EXTRACTED RECORDS:
----------
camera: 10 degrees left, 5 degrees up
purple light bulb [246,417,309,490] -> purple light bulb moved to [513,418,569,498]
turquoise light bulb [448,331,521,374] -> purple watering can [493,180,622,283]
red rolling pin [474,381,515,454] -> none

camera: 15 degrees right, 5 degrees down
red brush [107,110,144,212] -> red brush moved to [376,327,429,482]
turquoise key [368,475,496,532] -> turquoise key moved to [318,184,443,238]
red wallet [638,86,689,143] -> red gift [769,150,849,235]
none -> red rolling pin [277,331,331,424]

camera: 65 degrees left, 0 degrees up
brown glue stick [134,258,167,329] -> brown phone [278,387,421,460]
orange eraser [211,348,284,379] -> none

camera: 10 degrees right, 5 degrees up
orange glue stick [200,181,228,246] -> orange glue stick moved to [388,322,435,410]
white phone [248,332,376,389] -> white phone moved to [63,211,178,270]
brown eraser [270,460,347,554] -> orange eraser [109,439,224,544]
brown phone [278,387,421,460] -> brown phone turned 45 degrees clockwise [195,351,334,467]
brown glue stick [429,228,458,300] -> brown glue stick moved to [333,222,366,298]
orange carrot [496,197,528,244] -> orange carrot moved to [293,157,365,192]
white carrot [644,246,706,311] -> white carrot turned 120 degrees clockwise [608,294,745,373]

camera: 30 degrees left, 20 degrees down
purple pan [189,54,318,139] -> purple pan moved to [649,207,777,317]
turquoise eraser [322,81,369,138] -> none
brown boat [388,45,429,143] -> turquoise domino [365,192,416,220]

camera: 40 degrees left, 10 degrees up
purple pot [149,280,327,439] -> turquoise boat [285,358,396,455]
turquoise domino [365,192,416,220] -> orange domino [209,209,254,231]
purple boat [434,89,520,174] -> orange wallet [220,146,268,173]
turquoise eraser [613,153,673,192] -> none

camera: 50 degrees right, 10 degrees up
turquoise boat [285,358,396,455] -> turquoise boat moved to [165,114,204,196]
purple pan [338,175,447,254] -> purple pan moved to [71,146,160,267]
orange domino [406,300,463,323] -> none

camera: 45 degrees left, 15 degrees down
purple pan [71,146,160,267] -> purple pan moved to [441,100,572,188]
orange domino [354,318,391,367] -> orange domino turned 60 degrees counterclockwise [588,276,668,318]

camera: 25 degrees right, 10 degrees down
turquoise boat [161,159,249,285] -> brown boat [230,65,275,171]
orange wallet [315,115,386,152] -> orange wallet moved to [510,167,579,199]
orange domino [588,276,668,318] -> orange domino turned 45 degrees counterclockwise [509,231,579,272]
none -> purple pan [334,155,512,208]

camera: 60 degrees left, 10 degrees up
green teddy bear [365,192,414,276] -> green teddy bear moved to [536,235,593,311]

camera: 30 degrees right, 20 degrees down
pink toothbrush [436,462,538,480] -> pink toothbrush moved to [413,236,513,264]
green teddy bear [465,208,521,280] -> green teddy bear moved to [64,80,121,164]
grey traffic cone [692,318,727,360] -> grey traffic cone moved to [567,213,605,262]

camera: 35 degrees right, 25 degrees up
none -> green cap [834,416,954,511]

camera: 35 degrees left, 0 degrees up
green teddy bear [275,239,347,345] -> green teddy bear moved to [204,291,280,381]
----------
ASSIGNED TASK: Apply a filter to the listing above so that only lines with "down" are kept, and copy those lines.

EXERCISE SOLUTION:
camera: 15 degrees right, 5 degrees down
camera: 30 degrees left, 20 degrees down
camera: 45 degrees left, 15 degrees down
camera: 25 degrees right, 10 degrees down
camera: 30 degrees right, 20 degrees down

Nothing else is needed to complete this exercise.